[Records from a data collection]
────────────────────

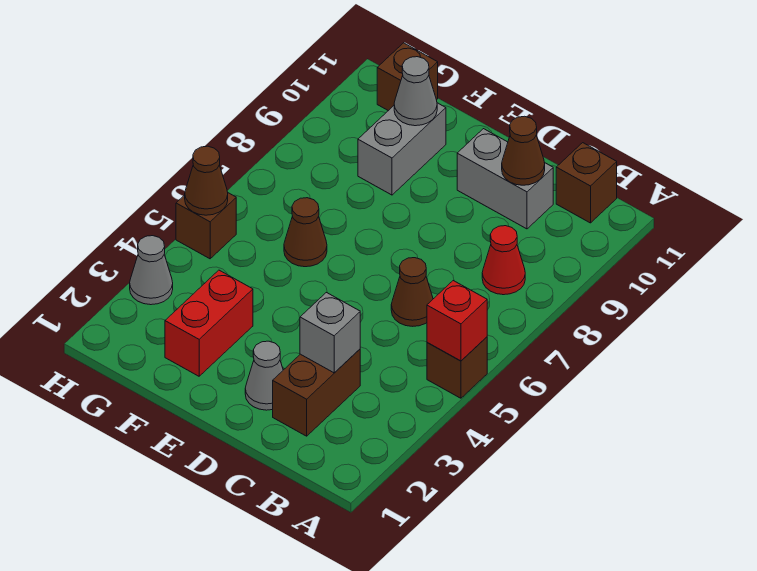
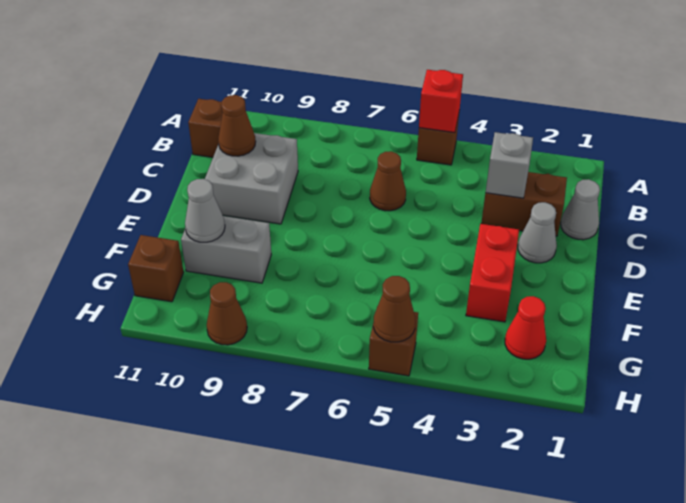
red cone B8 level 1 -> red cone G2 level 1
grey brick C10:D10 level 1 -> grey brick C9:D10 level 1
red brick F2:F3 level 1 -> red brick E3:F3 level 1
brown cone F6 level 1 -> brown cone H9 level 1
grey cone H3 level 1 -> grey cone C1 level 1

────────────────────

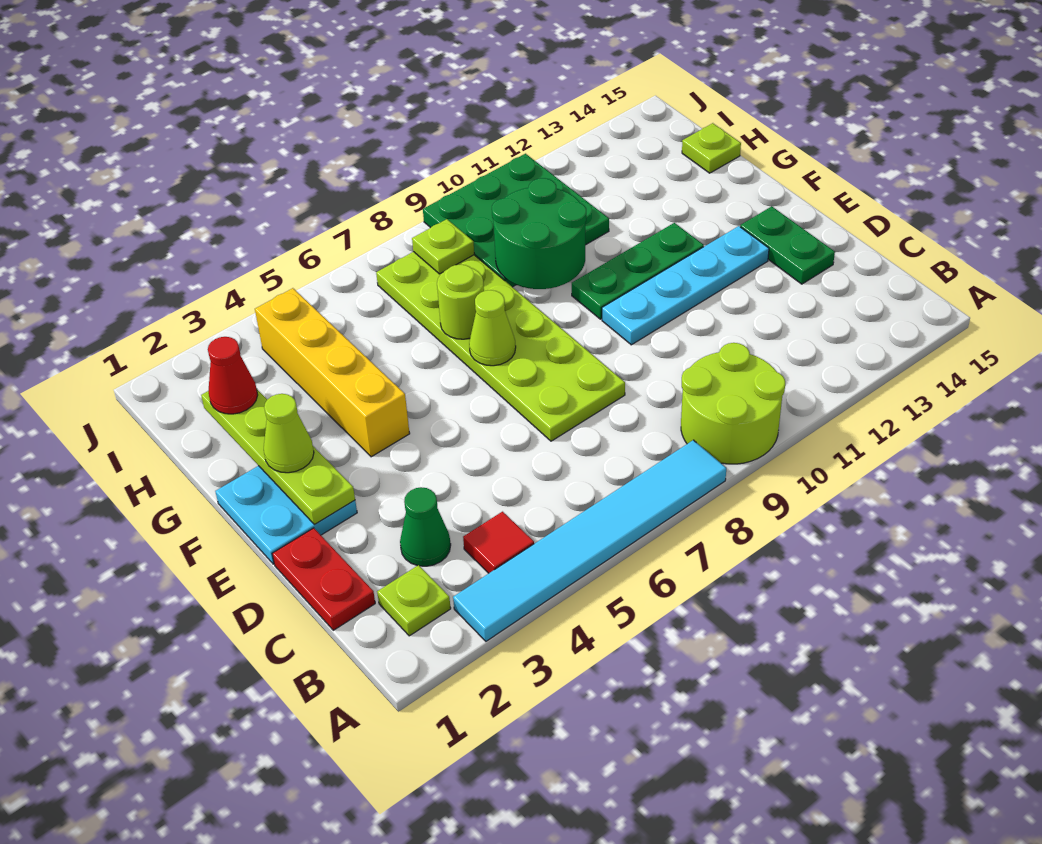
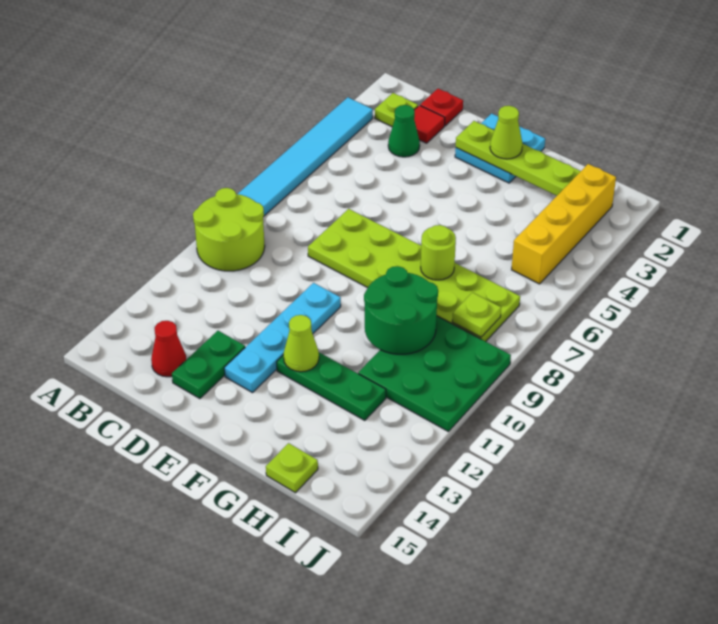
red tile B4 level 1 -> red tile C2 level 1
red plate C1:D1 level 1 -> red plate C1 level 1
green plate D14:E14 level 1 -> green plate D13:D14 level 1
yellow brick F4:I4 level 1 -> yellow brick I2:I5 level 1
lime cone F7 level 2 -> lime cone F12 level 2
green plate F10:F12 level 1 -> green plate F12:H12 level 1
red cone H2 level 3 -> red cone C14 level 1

────────────────────

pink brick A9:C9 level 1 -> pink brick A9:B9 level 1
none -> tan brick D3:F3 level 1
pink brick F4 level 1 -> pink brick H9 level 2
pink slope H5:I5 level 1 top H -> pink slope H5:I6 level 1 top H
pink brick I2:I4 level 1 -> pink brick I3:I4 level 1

────────────────────

# [Assignment]
Filter the data for the string "green" and copy every line that has it.

# [Response area]
green plate D14:E14 level 1 -> green plate D13:D14 level 1
green plate F10:F12 level 1 -> green plate F12:H12 level 1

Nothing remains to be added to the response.